EXERCISE AIM:
Pull out every row that contains the string "cisis" and copy each one in full. Capital and small letters must match.

GIVEN RECORDS:
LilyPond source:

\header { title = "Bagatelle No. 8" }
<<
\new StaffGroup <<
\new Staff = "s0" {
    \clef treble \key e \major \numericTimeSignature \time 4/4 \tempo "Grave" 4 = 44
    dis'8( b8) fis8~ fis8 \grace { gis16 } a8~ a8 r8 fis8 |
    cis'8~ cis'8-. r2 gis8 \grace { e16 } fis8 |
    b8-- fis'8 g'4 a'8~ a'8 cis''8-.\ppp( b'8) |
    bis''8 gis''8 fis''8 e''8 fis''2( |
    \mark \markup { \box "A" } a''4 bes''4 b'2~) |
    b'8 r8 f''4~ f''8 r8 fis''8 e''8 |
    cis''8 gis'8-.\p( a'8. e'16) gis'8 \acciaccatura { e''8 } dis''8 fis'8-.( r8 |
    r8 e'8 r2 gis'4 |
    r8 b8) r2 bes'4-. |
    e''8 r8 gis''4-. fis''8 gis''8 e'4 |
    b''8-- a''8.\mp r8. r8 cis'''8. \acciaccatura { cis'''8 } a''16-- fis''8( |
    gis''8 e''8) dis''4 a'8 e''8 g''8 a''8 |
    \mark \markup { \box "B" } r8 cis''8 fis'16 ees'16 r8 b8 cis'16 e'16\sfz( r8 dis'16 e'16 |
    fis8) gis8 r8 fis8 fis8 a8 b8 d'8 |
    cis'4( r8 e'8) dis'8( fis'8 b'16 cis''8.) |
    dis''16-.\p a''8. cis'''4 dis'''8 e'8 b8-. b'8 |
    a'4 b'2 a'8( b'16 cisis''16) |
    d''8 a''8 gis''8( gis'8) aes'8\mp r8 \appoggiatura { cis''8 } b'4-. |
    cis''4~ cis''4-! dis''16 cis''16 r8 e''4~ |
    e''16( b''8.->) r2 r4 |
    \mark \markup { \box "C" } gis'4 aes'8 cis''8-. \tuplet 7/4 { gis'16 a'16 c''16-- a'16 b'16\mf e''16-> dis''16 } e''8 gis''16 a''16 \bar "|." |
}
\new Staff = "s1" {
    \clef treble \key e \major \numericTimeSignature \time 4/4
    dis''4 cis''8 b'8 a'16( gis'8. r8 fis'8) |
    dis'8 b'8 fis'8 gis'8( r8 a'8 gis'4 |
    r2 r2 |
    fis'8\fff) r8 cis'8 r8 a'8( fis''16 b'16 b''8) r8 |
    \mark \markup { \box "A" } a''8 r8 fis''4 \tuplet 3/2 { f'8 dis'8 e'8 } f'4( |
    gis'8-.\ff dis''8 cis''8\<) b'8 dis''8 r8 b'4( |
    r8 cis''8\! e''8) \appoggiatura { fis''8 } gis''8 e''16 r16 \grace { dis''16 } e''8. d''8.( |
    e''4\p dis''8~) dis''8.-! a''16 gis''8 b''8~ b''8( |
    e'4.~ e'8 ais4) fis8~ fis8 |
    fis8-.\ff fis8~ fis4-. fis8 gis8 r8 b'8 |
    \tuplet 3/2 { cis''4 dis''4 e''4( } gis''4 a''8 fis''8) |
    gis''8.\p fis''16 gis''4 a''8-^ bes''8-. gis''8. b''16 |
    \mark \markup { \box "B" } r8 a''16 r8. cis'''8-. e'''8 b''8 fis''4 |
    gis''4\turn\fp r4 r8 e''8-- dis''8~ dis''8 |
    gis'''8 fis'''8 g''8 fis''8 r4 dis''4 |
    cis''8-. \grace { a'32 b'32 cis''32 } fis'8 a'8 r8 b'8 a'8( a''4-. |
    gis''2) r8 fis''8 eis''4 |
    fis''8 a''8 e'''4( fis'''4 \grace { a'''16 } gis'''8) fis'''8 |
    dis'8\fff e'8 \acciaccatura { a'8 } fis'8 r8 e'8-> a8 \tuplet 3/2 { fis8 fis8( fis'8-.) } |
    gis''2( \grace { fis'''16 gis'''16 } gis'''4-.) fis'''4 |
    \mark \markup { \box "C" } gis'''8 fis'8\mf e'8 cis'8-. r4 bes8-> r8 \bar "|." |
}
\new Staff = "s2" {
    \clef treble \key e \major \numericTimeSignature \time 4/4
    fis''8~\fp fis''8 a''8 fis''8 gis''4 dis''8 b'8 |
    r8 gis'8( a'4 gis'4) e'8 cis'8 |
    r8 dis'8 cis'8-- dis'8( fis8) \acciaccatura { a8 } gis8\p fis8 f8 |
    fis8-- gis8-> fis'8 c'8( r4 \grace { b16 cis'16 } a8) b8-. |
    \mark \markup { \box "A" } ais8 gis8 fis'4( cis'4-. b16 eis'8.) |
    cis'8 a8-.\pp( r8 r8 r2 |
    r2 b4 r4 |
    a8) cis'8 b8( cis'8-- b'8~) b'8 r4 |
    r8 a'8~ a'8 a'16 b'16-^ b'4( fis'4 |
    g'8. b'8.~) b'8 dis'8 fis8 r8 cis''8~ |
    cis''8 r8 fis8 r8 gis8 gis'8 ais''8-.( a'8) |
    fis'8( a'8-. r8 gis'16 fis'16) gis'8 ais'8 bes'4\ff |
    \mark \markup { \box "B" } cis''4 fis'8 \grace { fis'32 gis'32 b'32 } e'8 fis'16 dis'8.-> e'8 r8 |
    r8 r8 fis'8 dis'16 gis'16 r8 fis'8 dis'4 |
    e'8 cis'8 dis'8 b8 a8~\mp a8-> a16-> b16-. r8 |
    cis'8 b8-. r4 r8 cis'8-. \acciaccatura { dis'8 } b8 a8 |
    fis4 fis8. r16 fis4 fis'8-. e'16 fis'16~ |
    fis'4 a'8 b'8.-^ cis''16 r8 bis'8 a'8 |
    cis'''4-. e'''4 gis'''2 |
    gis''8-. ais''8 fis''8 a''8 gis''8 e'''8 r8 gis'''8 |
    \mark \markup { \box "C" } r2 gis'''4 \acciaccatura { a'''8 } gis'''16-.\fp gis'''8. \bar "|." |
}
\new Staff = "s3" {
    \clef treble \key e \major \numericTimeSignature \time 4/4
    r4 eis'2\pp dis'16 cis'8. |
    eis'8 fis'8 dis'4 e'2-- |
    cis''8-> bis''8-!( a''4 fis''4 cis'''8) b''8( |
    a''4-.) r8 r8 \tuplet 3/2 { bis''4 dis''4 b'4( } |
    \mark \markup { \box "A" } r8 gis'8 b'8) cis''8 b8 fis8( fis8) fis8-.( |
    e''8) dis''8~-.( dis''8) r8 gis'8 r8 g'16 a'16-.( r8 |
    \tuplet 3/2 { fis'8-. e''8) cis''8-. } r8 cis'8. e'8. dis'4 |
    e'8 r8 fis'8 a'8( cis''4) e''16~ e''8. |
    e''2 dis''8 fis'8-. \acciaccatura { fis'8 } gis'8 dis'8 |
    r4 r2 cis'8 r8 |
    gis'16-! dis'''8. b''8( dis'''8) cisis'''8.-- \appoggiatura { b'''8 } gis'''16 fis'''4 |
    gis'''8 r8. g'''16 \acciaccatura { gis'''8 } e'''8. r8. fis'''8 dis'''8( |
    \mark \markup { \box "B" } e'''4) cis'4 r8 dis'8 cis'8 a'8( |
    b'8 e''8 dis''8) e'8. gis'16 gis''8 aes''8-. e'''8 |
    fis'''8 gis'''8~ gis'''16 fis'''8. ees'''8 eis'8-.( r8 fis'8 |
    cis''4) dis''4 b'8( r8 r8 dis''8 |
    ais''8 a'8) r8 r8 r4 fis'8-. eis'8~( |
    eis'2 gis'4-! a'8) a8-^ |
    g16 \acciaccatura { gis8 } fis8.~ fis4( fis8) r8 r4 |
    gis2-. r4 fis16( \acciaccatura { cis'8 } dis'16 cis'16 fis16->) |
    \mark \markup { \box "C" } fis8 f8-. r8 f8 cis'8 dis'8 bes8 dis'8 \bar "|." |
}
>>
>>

REPLY:
    a'4 b'2 a'8( b'16 cisis''16) |
    gis'16-! dis'''8. b''8( dis'''8) cisis'''8.-- \appoggiatura { b'''8 } gis'''16 fis'''4 |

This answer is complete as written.